- _TASK BRIEF_: Output only the lines below from the one containing "cyan triangle: (34, 20)" to the one containing "black cross: (39, 63) -> (58, 113), moved", exactly as written, both ends kept.

- _MATERIAL FOR THE TASK_:
==========

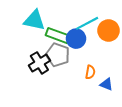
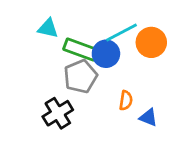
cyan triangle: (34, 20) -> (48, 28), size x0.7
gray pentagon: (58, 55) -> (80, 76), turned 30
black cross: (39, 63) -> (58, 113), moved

==========

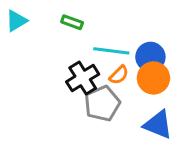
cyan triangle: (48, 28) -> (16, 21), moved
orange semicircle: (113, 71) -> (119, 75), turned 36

==========

- _PROBLEM SOLUTION_:
cyan triangle: (34, 20) -> (48, 28), size x0.7
gray pentagon: (58, 55) -> (80, 76), turned 30
black cross: (39, 63) -> (58, 113), moved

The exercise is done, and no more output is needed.